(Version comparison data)
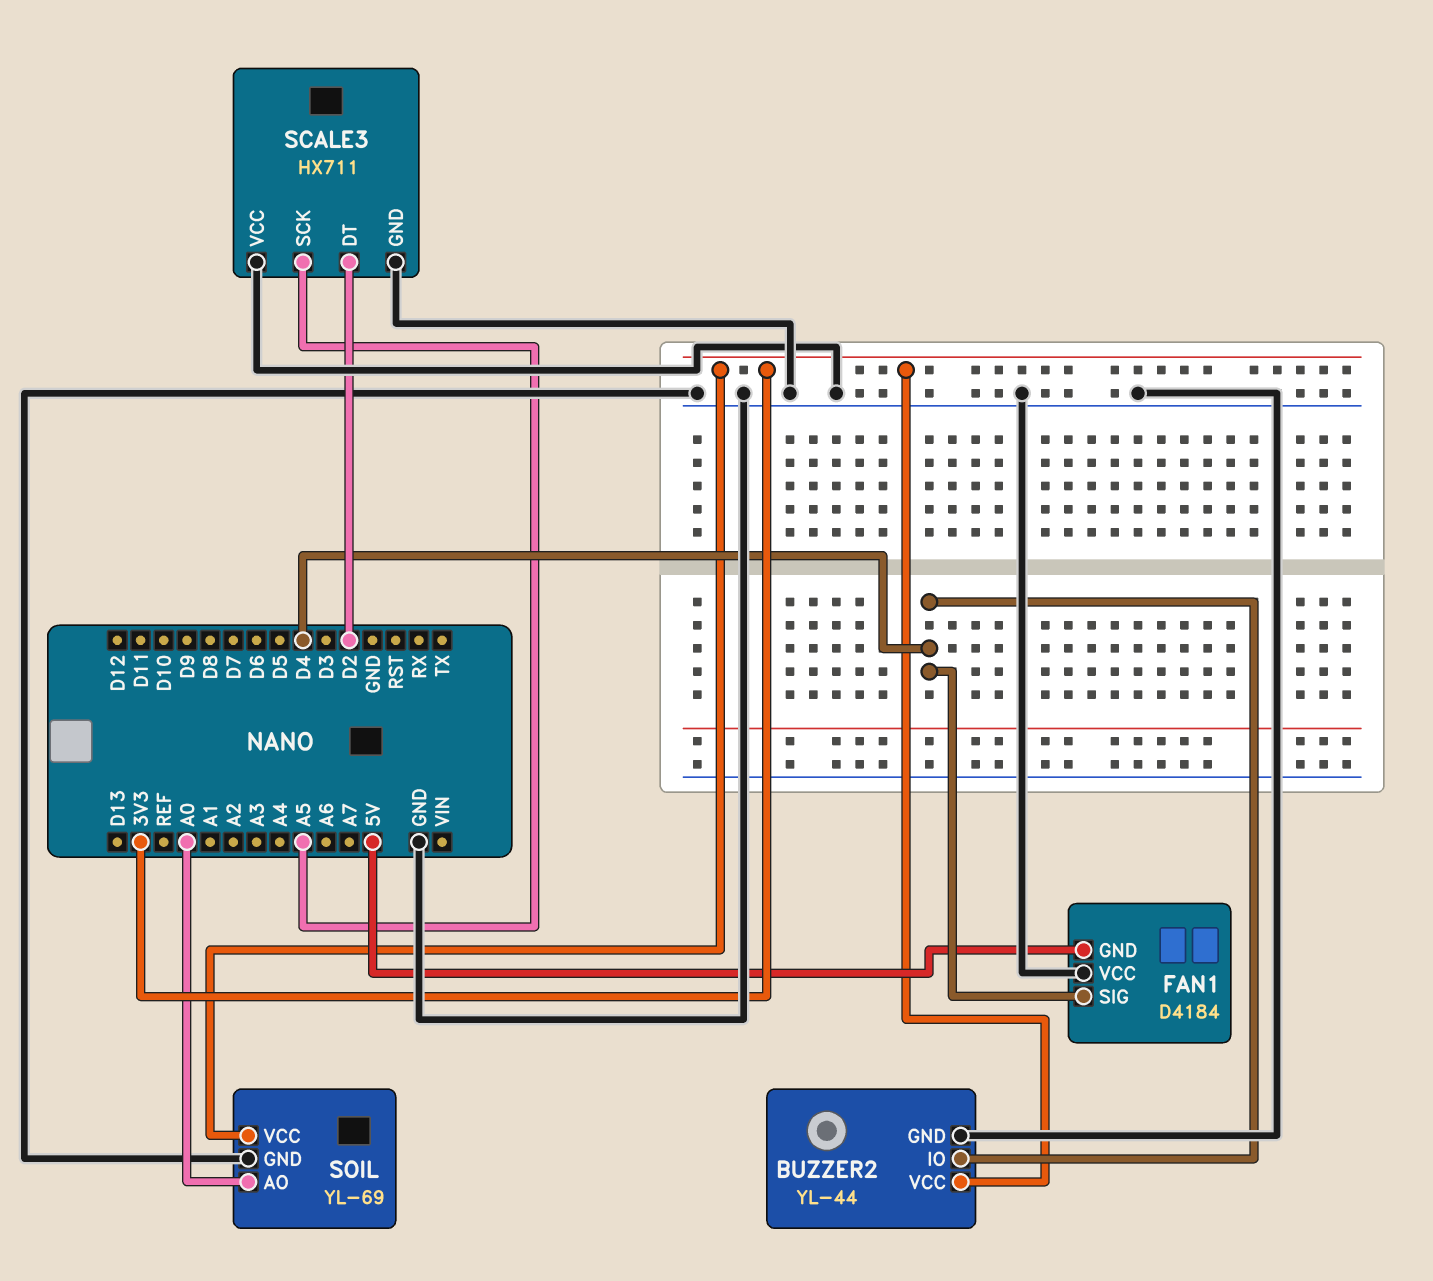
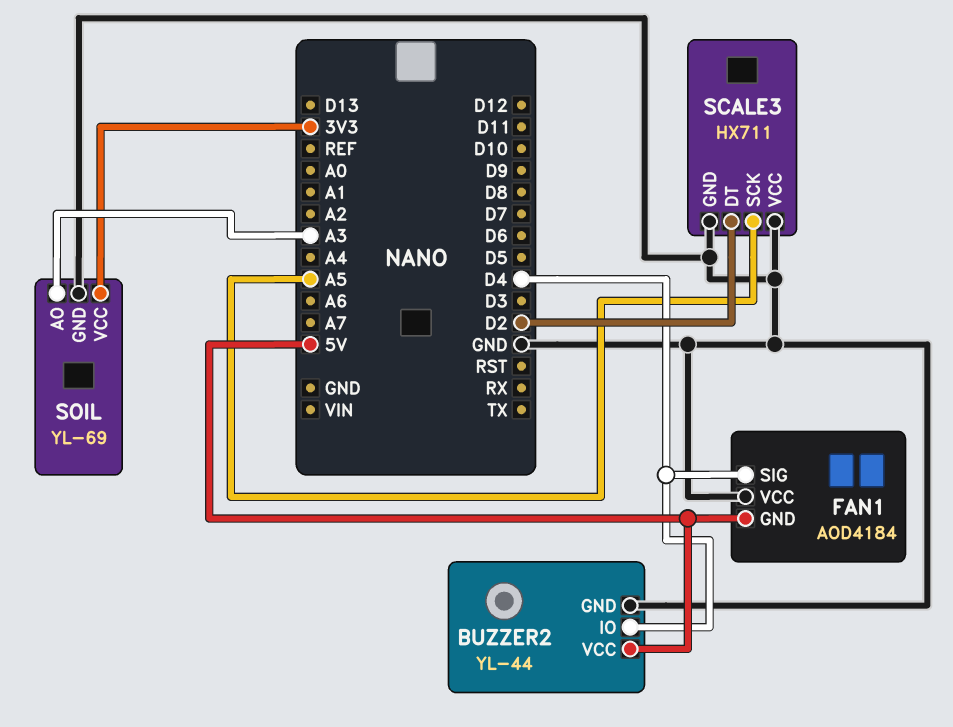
BUZZER2 pin VCC: 3V3 -> 5V
FAN1: D4184 -> AOD4184
SOIL pin AO: A0 -> A3

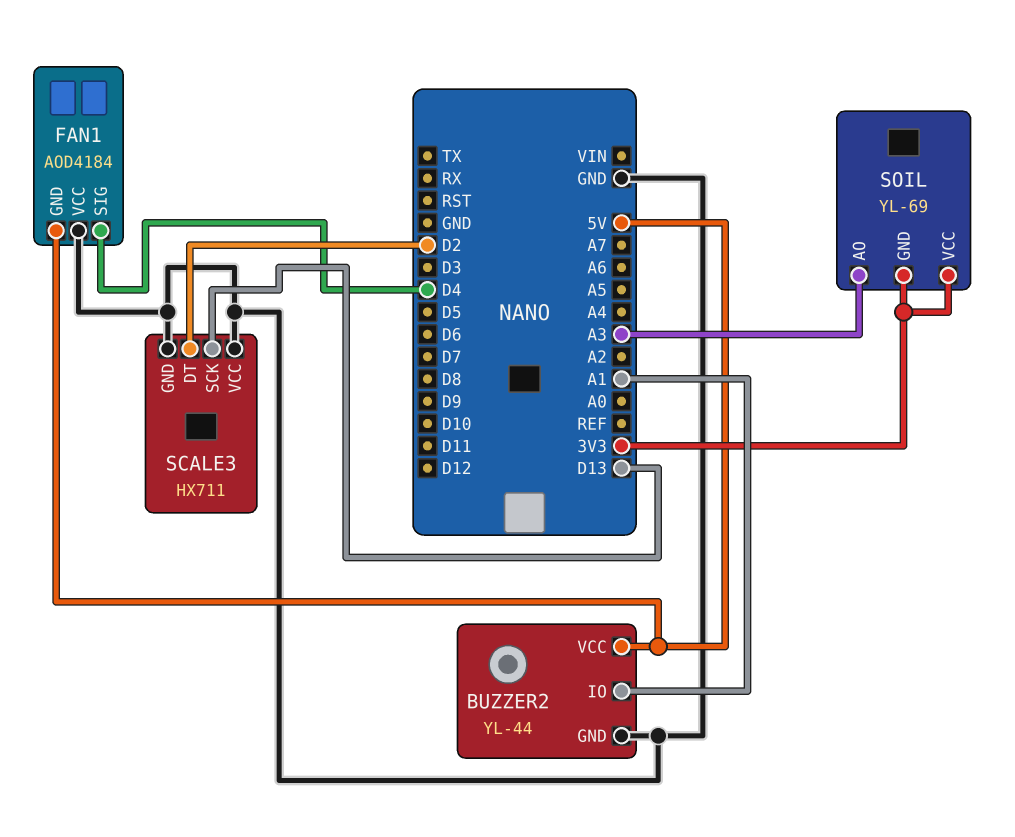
BUZZER2 pin IO: D4 -> A1
SCALE3 pin SCK: A5 -> D13
SOIL pin GND: GND -> 3V3

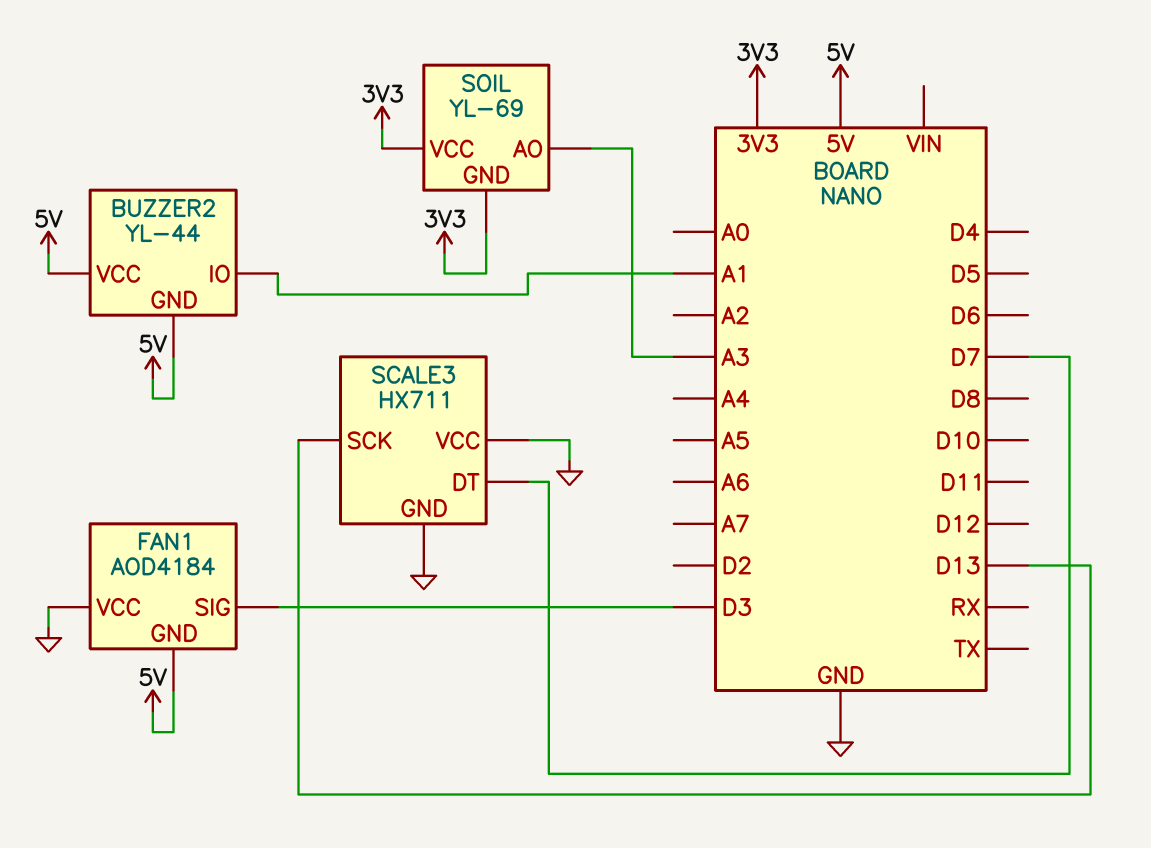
BUZZER2 pin GND: GND -> 5V
FAN1 pin SIG: D4 -> D3
SCALE3 pin DT: D2 -> D7

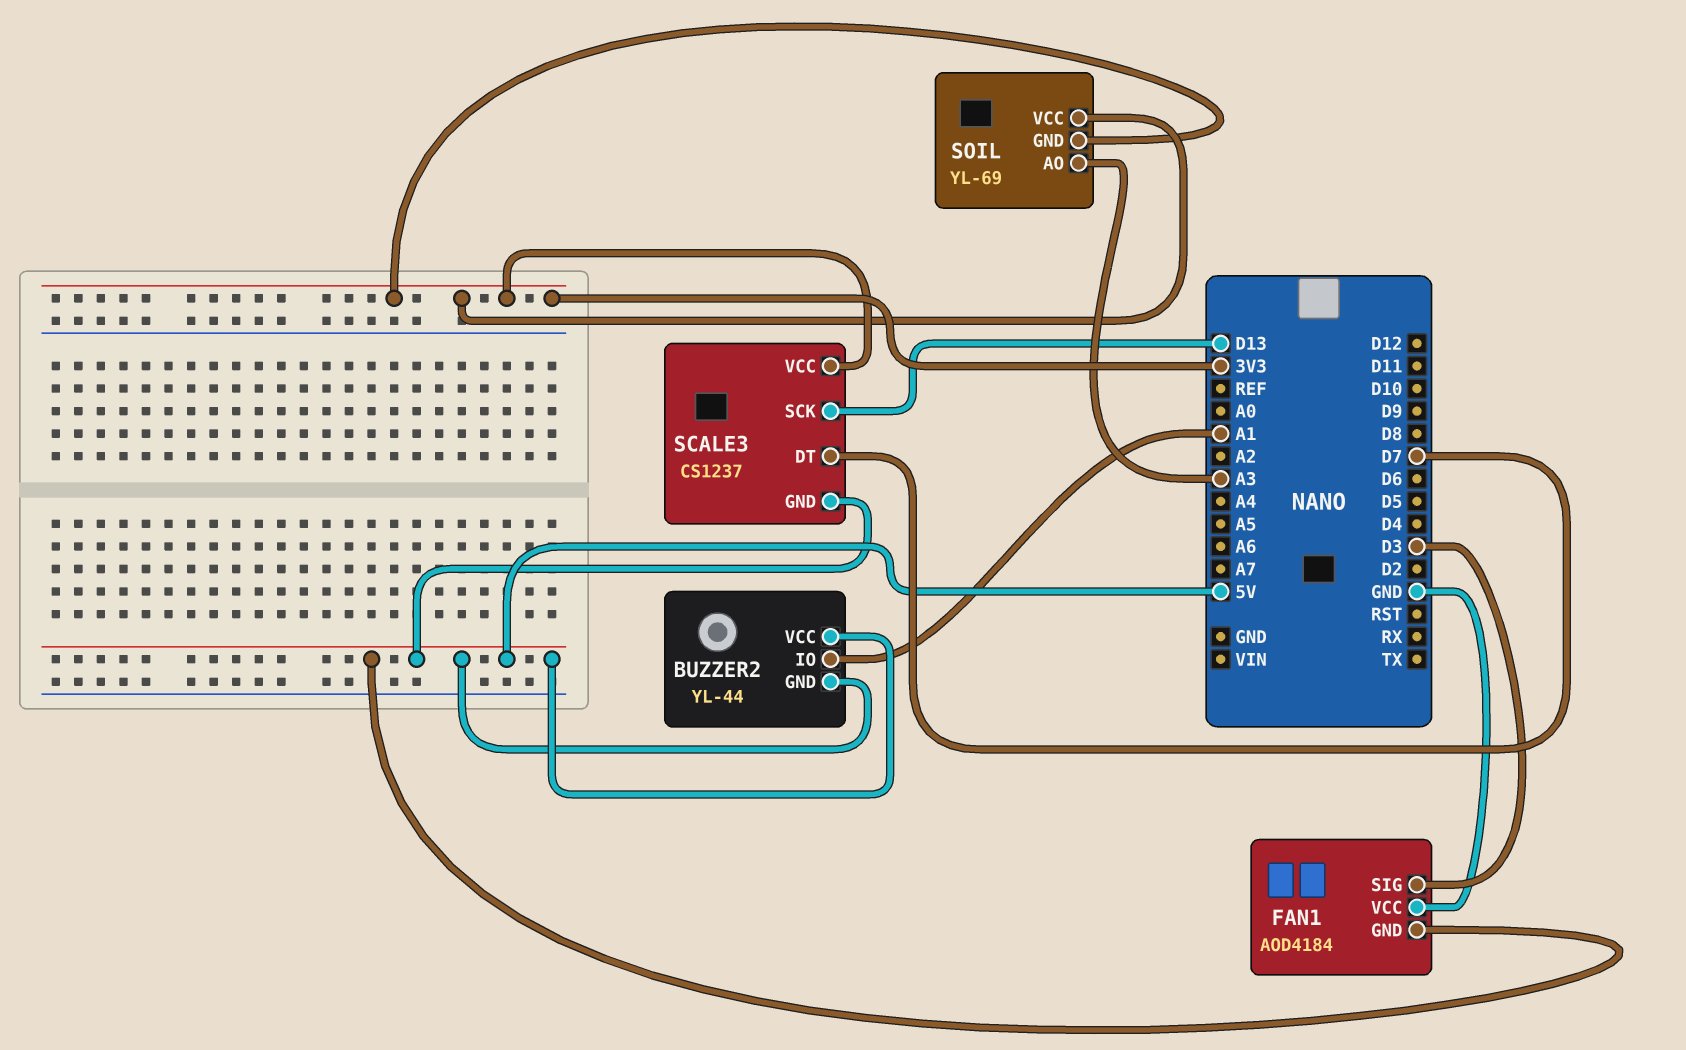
SCALE3: HX711 -> CS1237
SCALE3 pin GND: GND -> 5V
SCALE3 pin VCC: GND -> 3V3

▸ Problem statement
Reproduce the data verbatim and omit each image.

▸ Solution for this exercise
BUZZER2 pin VCC: 3V3 -> 5V
FAN1: D4184 -> AOD4184
SOIL pin AO: A0 -> A3

BUZZER2 pin IO: D4 -> A1
SCALE3 pin SCK: A5 -> D13
SOIL pin GND: GND -> 3V3

BUZZER2 pin GND: GND -> 5V
FAN1 pin SIG: D4 -> D3
SCALE3 pin DT: D2 -> D7

SCALE3: HX711 -> CS1237
SCALE3 pin GND: GND -> 5V
SCALE3 pin VCC: GND -> 3V3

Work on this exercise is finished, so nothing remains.